## WHAT IS EXPECTED
Where does "headphones" appear in the data? Return each line that holds it.

*** DATA SHOWN Section Begins ***

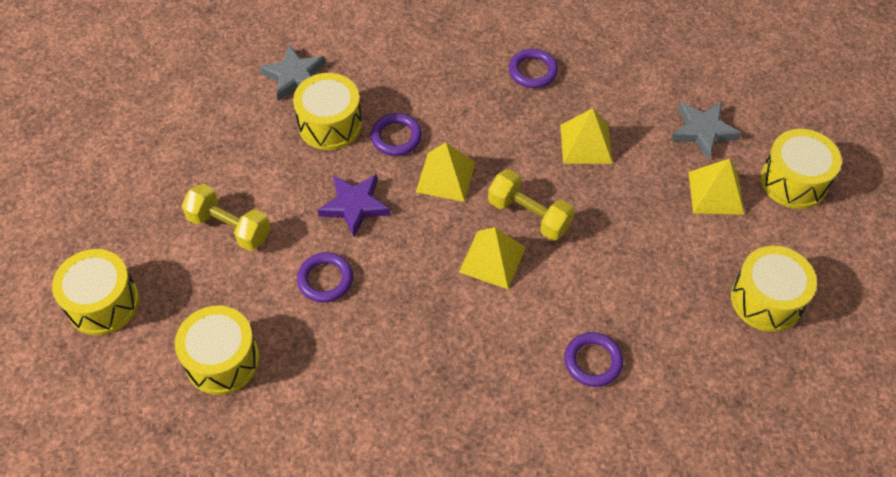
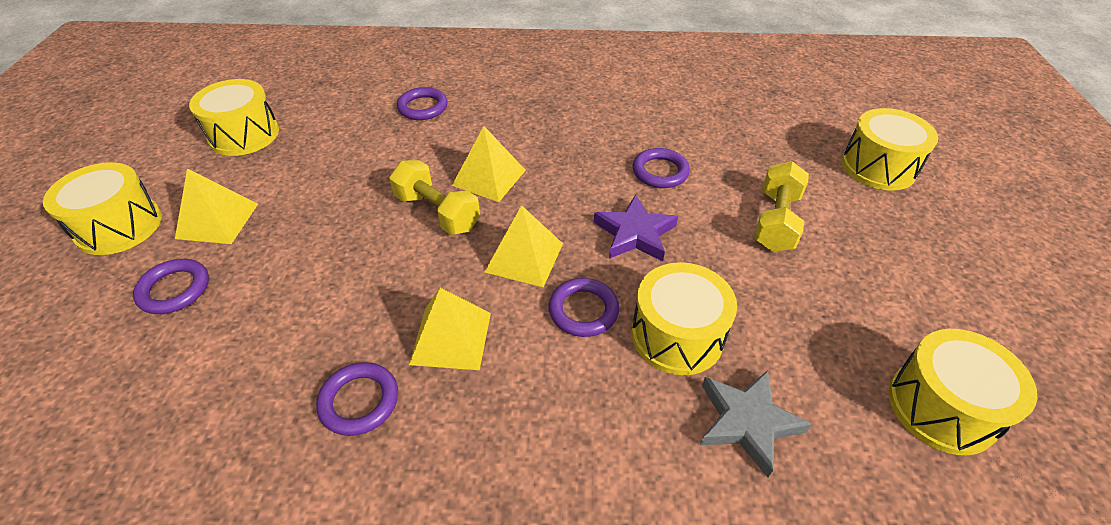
camera: 175 degrees left, 10 degrees down
(222, 360) = (744, 124): yellow drum -> yellow drum (941, 407)
(229, 227) = (775, 221): yellow dumbbell -> yellow dumbbell turned 75 degrees clockwise
(585, 143) = (335, 284): yellow pyramid -> yellow pyramid (451, 338)
(703, 131) = (174, 289): grey star -> purple ring

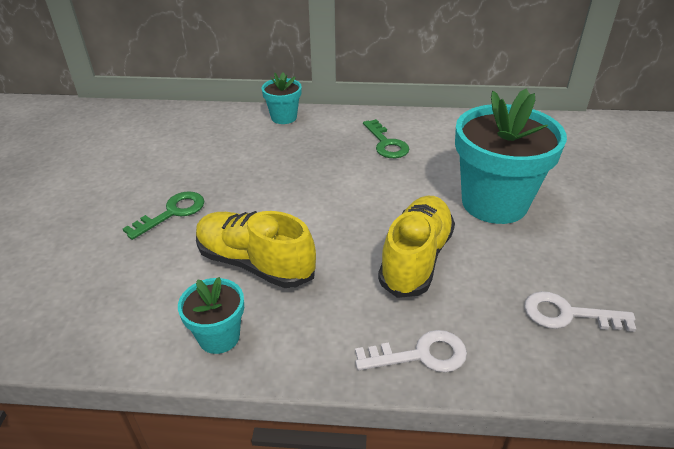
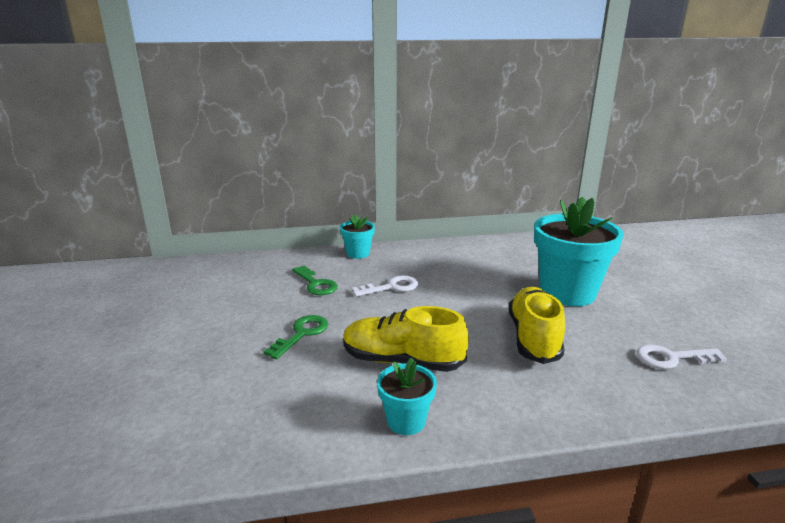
camera: 15 degrees left, 15 degrees down
(386, 143) = (456, 263): green key -> green key (316, 284)
(420, 355) = (583, 404): white key -> white key (391, 287)

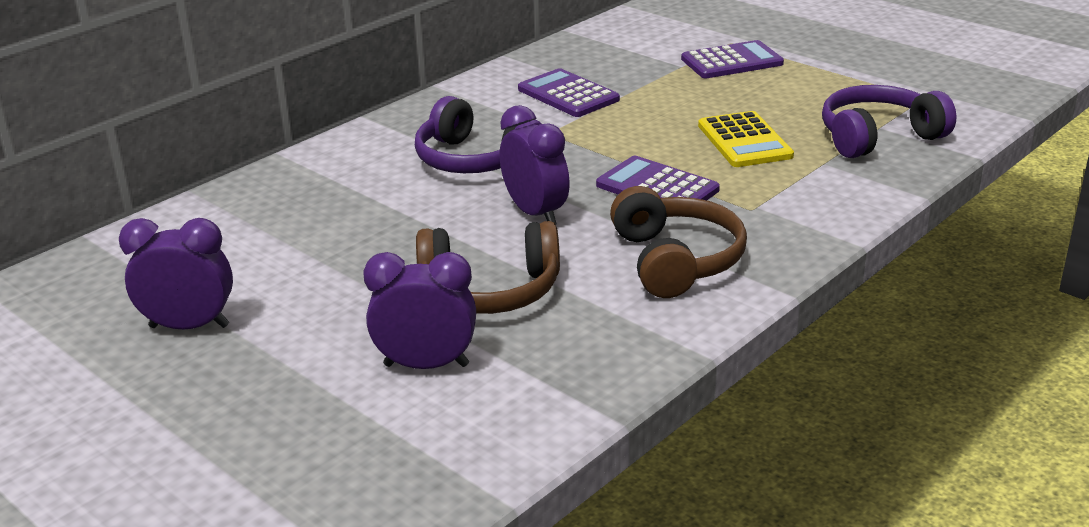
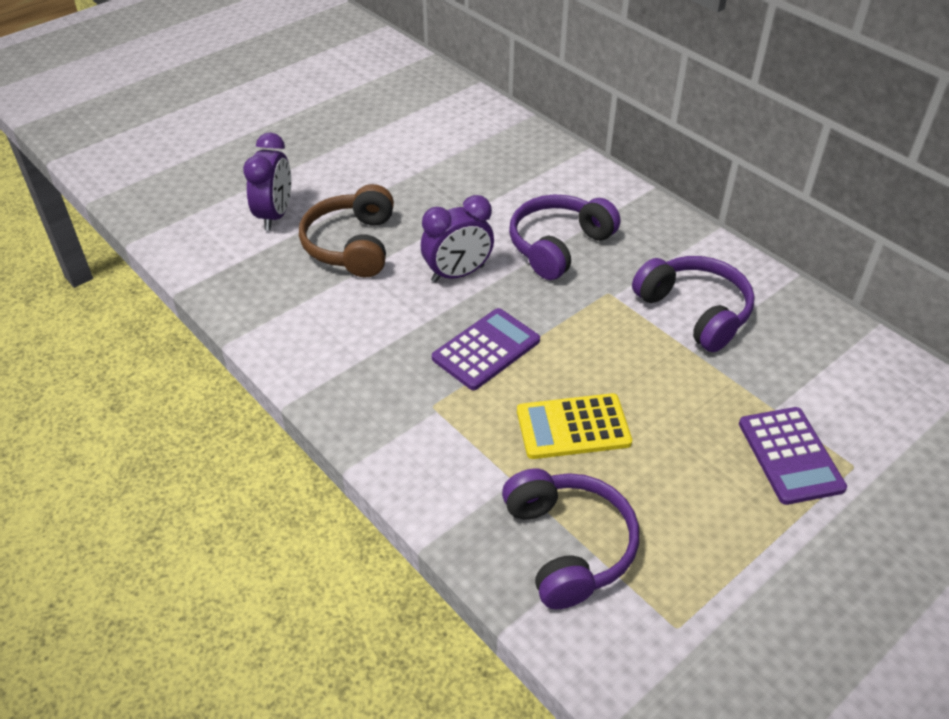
camera: 95 degrees right, 15 degrees up
(189, 326) = (356, 127): purple clock -> none
(568, 95) = (694, 311): purple calculator -> purple headphones
(675, 260) = (360, 344): brown headphones -> none

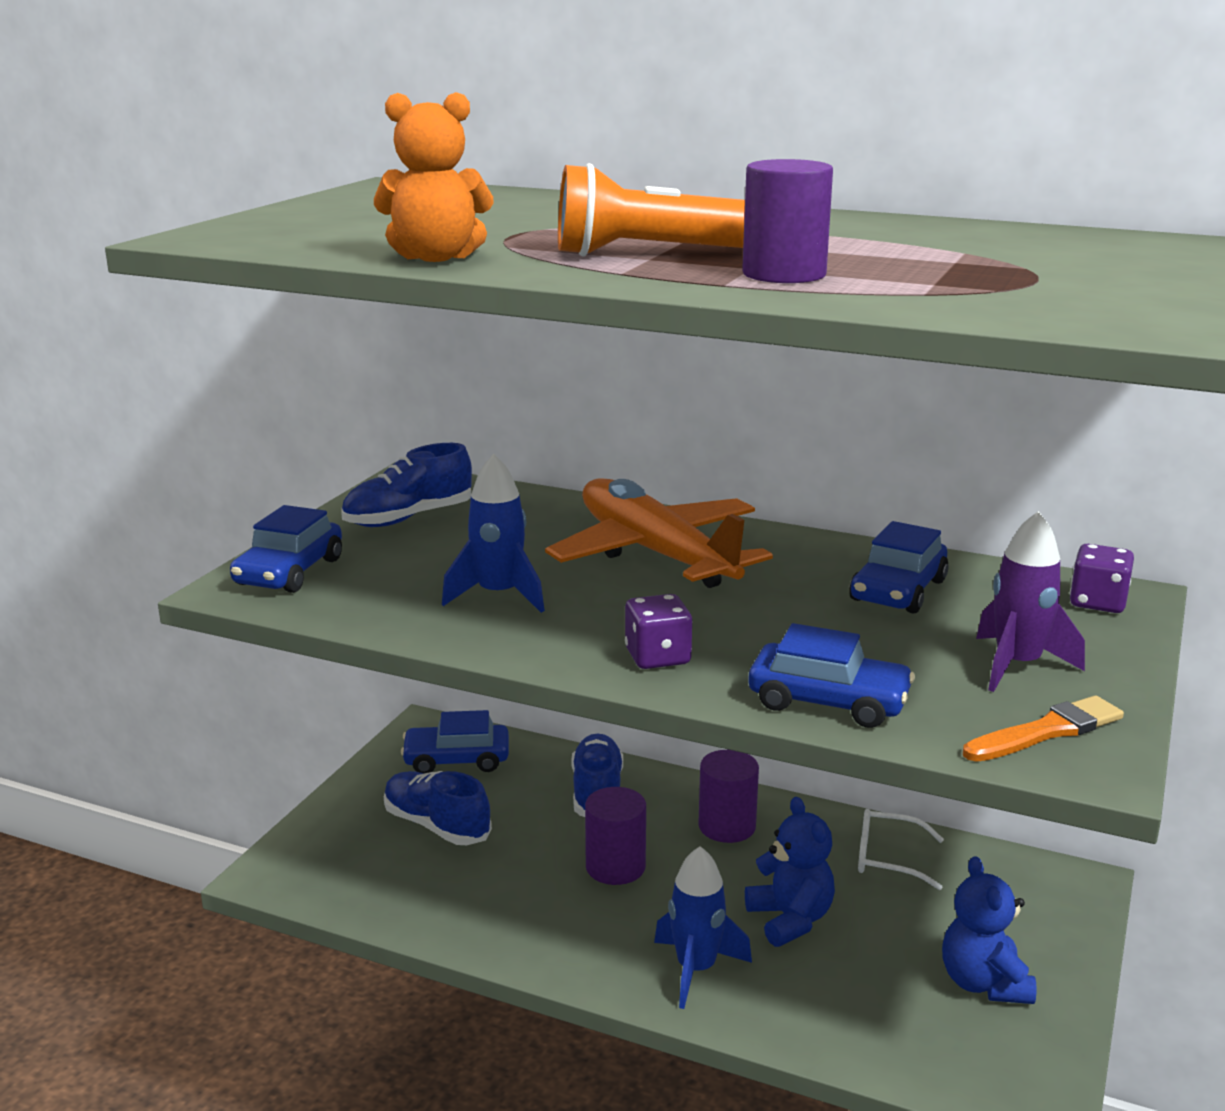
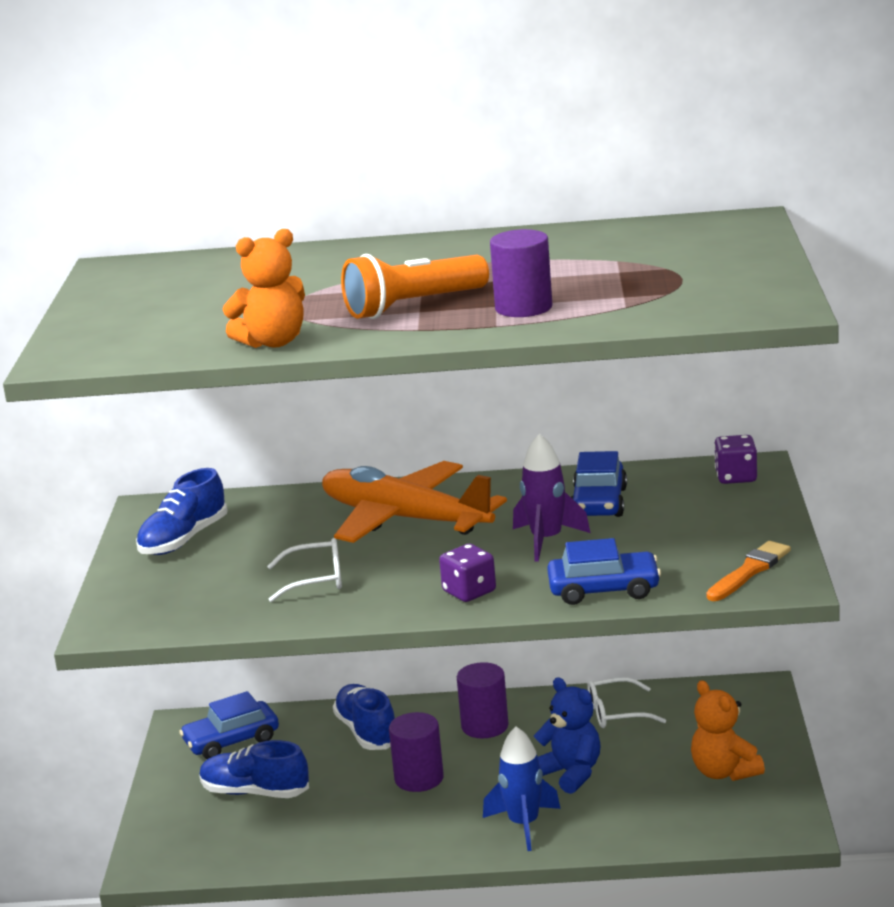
camera: 20 degrees left, 0 degrees up
(289, 572) = (134, 605): blue car -> none
(498, 595) = (316, 580): blue rocket -> white glasses
(983, 983) = (724, 772): blue teddy bear -> orange teddy bear
(1017, 665) = (708, 534): purple rocket -> purple rocket (546, 540)

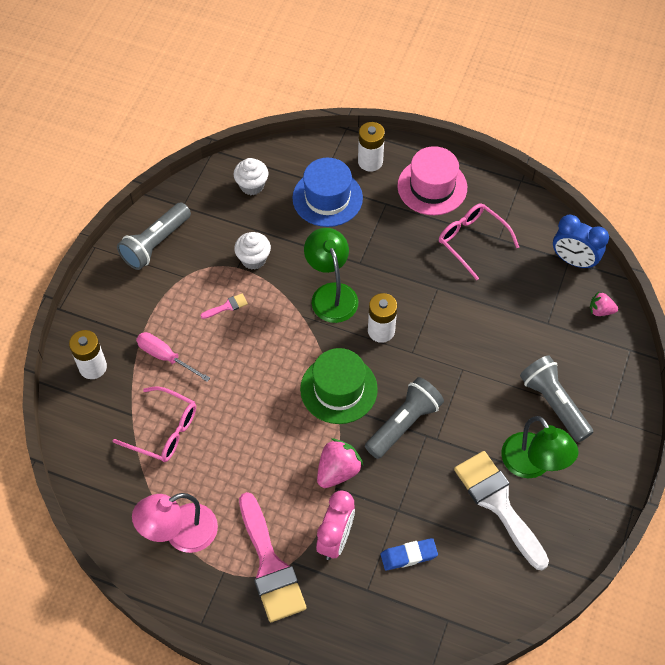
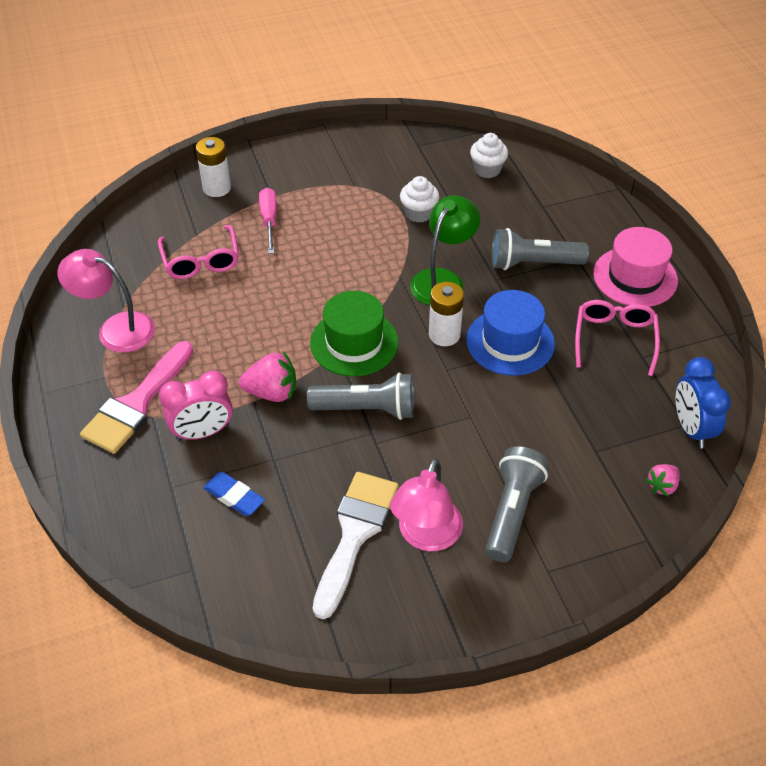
camera: 50 degrees right, 10 degrees down
(156, 244) = (365, 152): grey flashlight -> grey flashlight (533, 263)
(227, 306) = (356, 226): pink brush -> none
(327, 198) = (534, 219): blue hat -> blue hat (510, 342)
(370, 161) = (606, 222): white battery -> none
(533, 465) = (426, 536): green lamp -> pink lamp
(600, 311) = (662, 486): pink strawberry -> pink strawberry turned 105 degrees counterclockwise

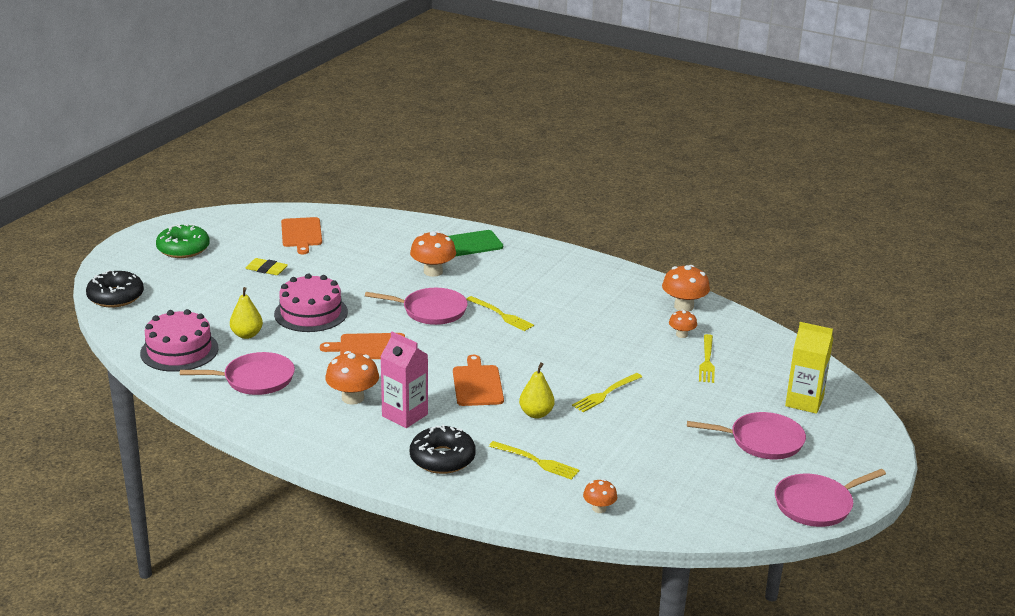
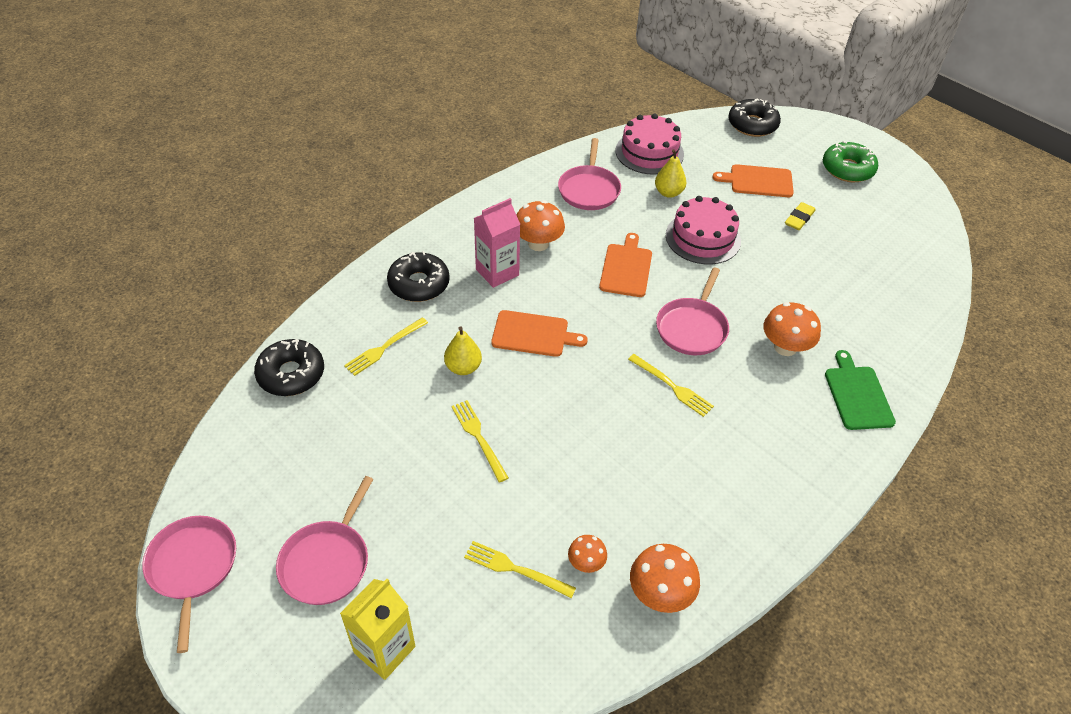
camera: 105 degrees right, 20 degrees up
(301, 234) = (884, 254): orange cutting board -> orange cutting board (758, 181)
(501, 315) = (672, 386): yellow fork -> yellow fork turned 105 degrees counterclockwise
(599, 508) = (291, 374): orange mushroom -> black donut

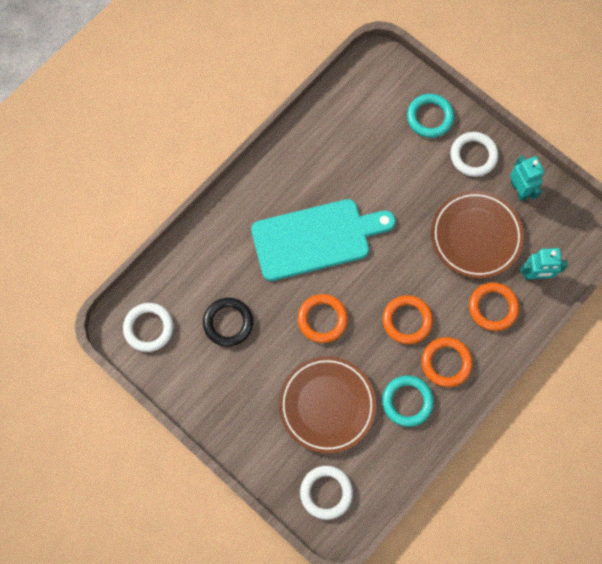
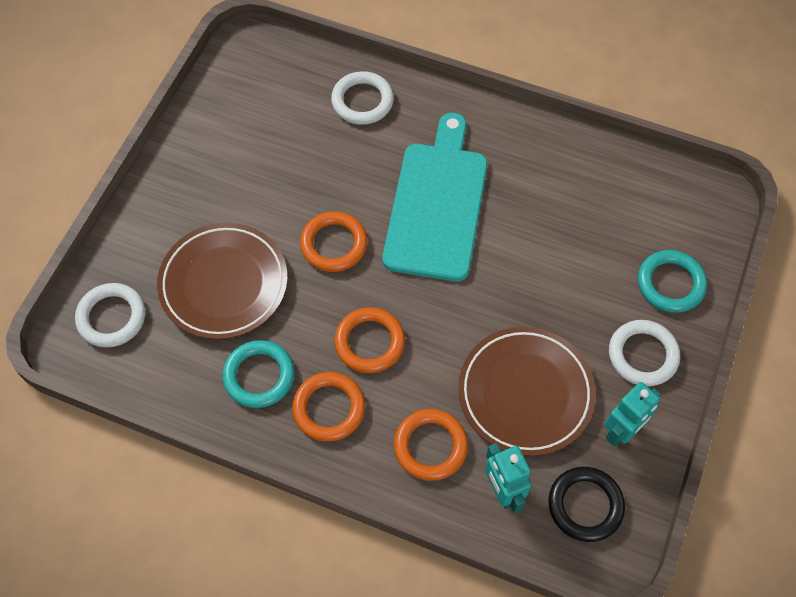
camera: 70 degrees right, 10 degrees down
(148, 328) = (256, 73): white ring -> white ring (362, 101)
(228, 323) = (291, 147): black ring -> black ring (585, 505)
(316, 239) = (437, 204): turquoise cutting board -> turquoise cutting board turned 135 degrees counterclockwise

*** DATA SHOWN Section Ends ***

## EXERCISE SOLUTION
(568, 95) = (694, 311): purple calculator -> purple headphones
(675, 260) = (360, 344): brown headphones -> none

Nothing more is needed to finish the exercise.